■ **Your goal**
Below are entries; repeat exactly, and nothing else, the lines from the one holding "pink spoon: [268,137,306,187] = 1 -> none = 0" through the one holding "black pawn: [299,800,422,907]", inclusive. Leave the pictures out.

*** The records ***

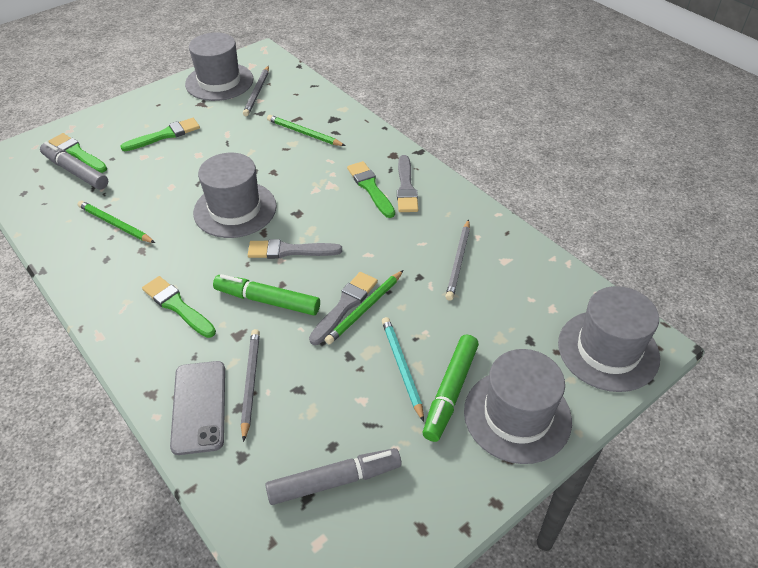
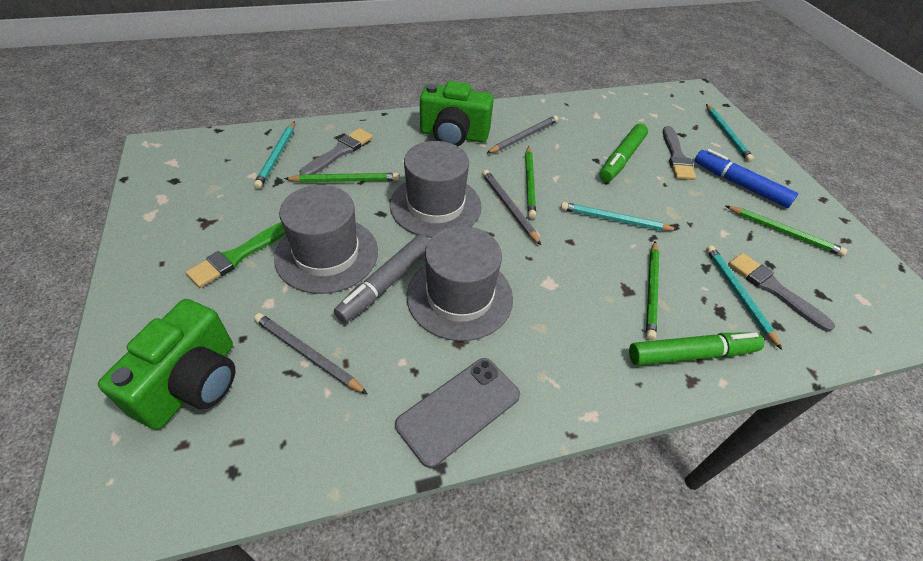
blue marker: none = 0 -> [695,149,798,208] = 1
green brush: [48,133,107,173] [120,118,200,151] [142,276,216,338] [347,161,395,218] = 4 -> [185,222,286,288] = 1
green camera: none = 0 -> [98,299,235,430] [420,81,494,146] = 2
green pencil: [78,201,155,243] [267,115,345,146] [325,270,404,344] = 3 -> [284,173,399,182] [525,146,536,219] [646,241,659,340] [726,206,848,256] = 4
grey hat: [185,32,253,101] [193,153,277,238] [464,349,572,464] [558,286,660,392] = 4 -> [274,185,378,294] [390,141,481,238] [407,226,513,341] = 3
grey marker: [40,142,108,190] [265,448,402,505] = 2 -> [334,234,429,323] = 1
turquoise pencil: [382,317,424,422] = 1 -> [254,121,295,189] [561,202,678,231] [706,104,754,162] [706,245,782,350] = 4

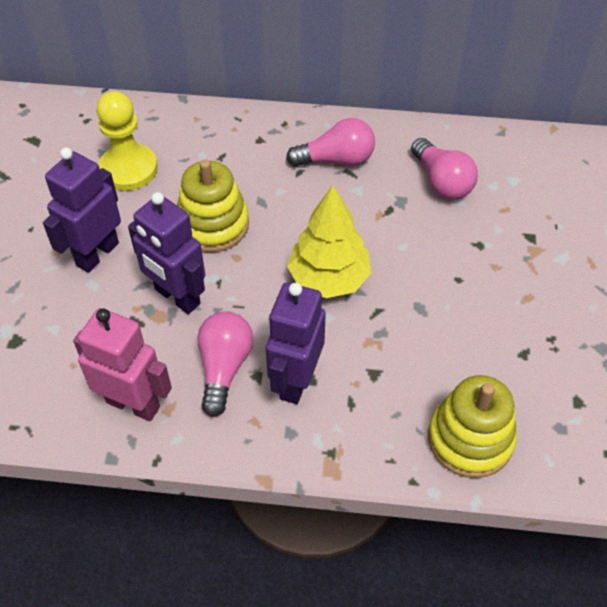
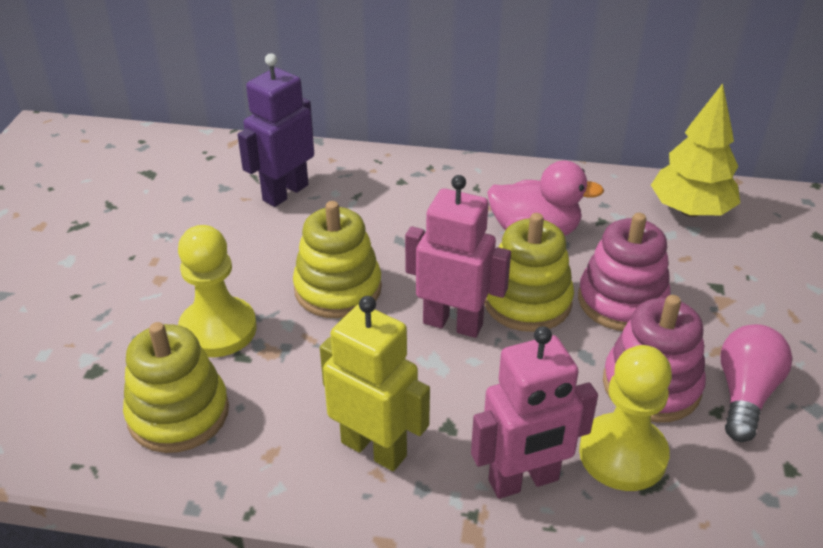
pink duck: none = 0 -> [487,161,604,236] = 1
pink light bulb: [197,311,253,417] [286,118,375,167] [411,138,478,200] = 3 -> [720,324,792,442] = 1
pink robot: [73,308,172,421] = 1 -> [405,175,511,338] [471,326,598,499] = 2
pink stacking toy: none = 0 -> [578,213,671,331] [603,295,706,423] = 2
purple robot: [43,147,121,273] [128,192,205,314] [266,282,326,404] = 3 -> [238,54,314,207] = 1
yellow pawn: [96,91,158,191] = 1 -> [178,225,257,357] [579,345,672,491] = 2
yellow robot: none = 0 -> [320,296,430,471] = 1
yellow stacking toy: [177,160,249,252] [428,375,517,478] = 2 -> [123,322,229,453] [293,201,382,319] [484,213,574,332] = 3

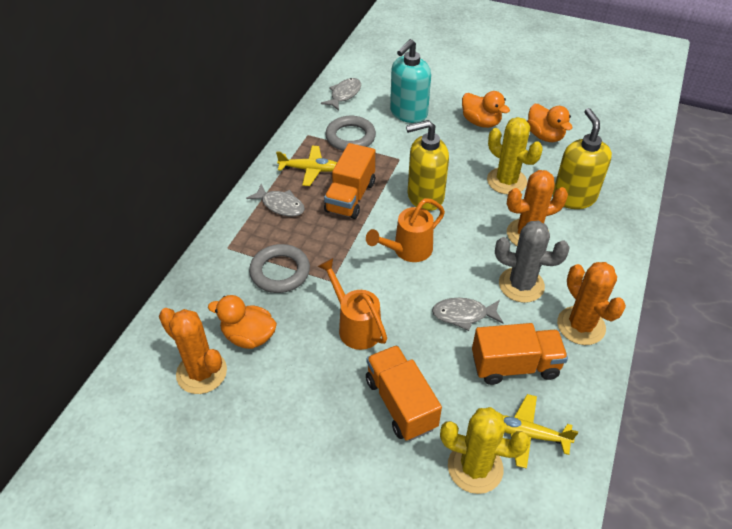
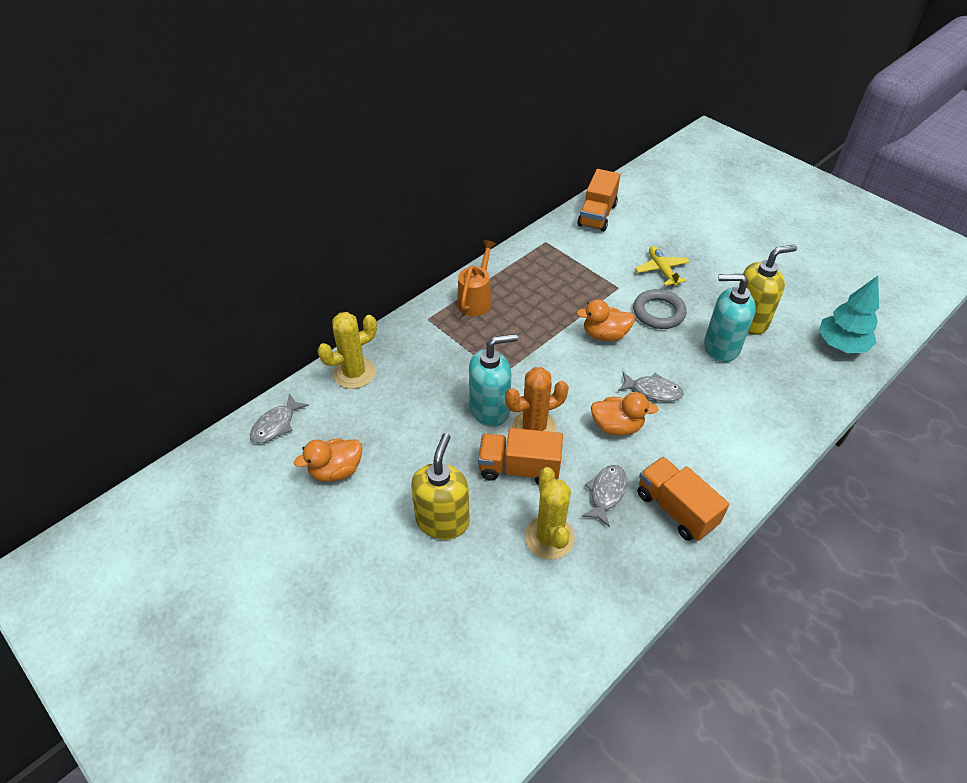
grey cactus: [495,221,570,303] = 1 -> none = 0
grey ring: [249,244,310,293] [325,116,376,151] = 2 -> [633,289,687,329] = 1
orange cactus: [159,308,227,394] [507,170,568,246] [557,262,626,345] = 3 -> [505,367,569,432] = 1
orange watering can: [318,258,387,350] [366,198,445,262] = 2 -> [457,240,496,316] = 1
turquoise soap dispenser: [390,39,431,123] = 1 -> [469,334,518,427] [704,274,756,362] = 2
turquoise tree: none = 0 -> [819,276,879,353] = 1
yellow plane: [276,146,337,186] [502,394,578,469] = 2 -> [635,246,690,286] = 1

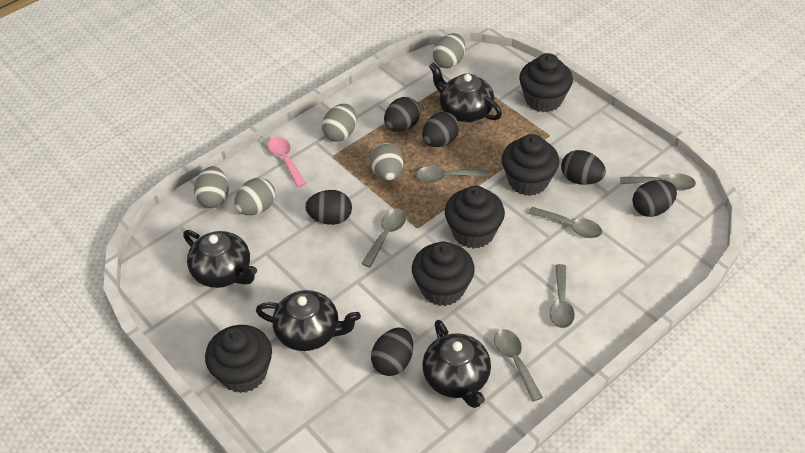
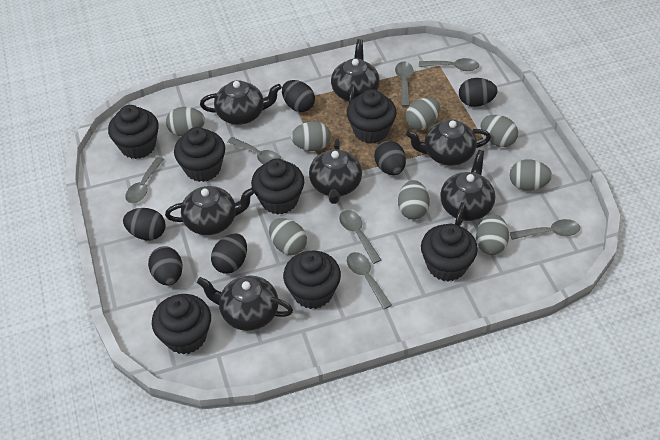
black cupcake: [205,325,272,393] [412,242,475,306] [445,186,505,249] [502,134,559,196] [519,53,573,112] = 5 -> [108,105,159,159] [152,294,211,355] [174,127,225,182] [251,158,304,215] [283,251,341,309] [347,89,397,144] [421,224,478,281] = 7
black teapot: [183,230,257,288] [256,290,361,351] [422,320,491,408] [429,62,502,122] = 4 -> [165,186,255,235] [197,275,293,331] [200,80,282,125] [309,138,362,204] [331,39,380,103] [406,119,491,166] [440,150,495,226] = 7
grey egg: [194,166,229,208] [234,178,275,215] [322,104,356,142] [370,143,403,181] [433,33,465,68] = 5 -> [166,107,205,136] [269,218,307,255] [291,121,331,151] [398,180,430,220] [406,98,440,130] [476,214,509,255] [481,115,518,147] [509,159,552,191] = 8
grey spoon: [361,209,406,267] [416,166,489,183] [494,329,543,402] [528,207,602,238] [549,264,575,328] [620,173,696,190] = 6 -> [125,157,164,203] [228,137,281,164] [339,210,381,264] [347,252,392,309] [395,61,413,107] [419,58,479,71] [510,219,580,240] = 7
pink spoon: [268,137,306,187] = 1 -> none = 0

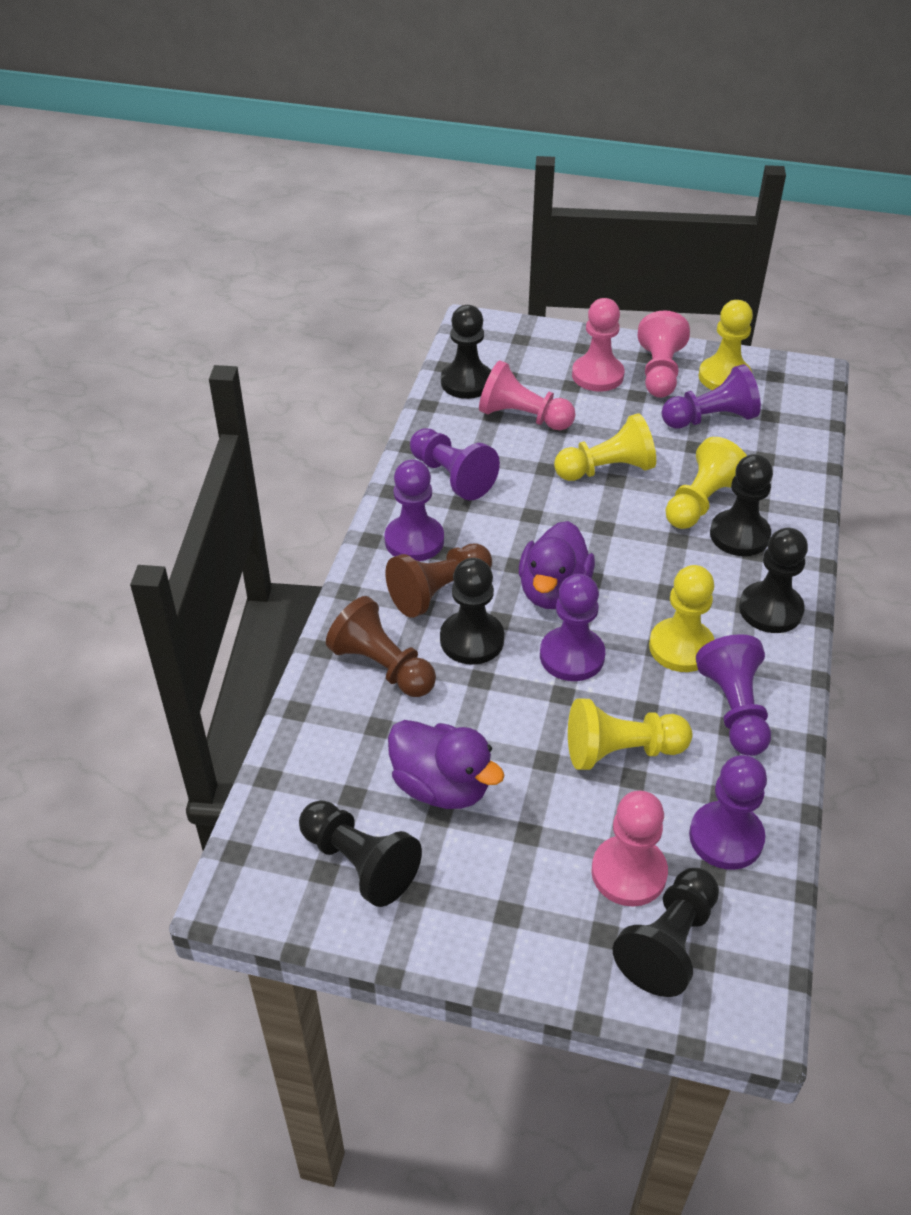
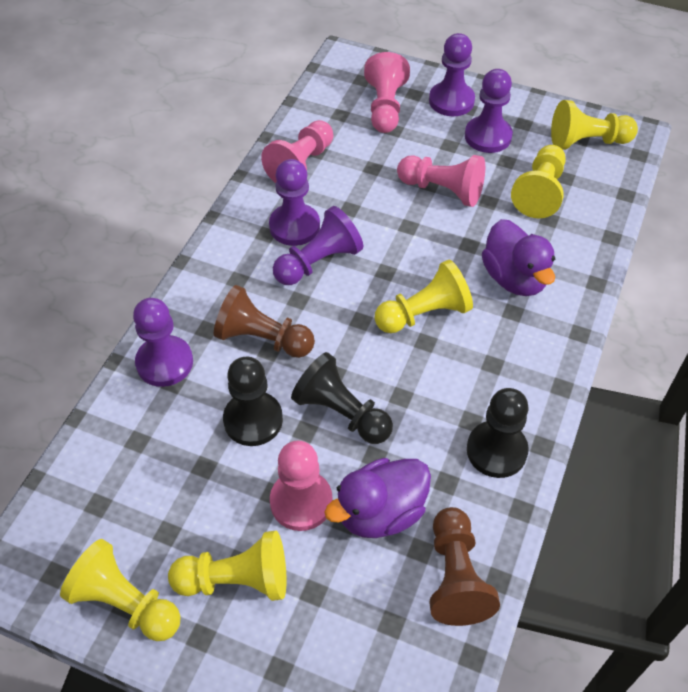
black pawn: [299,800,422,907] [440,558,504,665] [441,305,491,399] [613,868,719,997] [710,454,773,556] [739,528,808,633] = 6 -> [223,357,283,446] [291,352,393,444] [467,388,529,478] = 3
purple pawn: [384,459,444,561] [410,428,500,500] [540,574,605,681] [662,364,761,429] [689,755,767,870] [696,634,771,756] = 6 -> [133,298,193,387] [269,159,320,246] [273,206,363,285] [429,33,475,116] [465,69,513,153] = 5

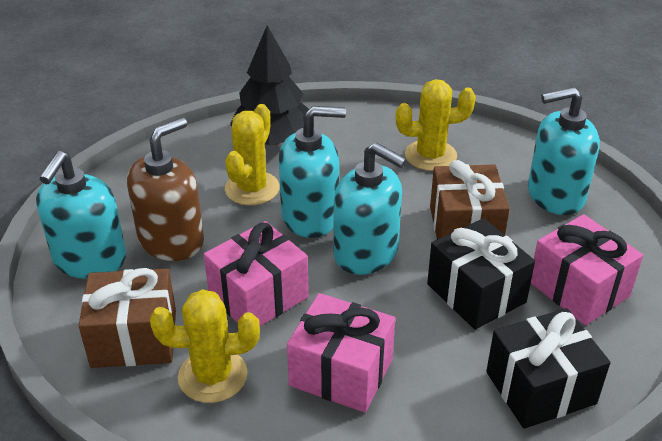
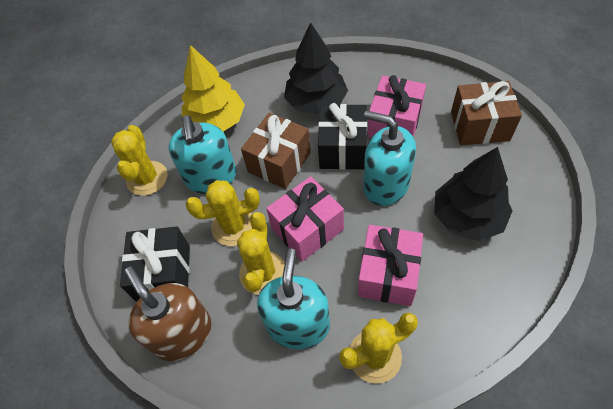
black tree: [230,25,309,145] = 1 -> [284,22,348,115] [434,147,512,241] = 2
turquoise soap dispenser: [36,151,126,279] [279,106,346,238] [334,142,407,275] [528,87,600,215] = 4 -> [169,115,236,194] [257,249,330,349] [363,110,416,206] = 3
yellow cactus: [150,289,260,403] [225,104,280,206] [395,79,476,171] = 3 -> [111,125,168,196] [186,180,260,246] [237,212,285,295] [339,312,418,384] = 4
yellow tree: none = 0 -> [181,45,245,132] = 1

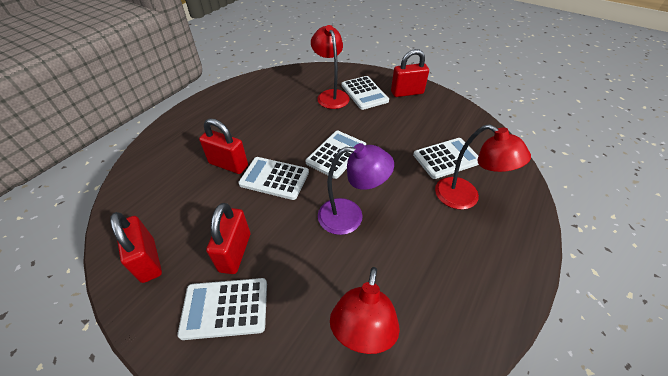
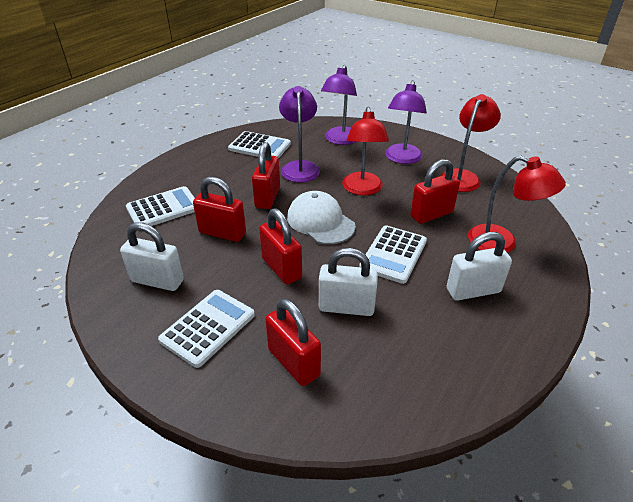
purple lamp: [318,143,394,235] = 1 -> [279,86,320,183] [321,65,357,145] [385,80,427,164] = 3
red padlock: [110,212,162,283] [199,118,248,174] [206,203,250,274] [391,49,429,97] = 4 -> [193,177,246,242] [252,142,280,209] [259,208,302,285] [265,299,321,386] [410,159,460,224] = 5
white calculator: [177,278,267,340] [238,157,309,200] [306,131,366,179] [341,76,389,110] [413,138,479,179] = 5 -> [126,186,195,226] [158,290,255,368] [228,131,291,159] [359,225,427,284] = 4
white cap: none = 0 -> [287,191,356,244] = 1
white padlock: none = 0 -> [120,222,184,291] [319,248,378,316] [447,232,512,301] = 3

*** End of The records ***

■ **Solution for this exercise**
pink spoon: [268,137,306,187] = 1 -> none = 0

black pawn: [299,800,422,907] [440,558,504,665] [441,305,491,399] [613,868,719,997] [710,454,773,556] [739,528,808,633] = 6 -> [223,357,283,446] [291,352,393,444] [467,388,529,478] = 3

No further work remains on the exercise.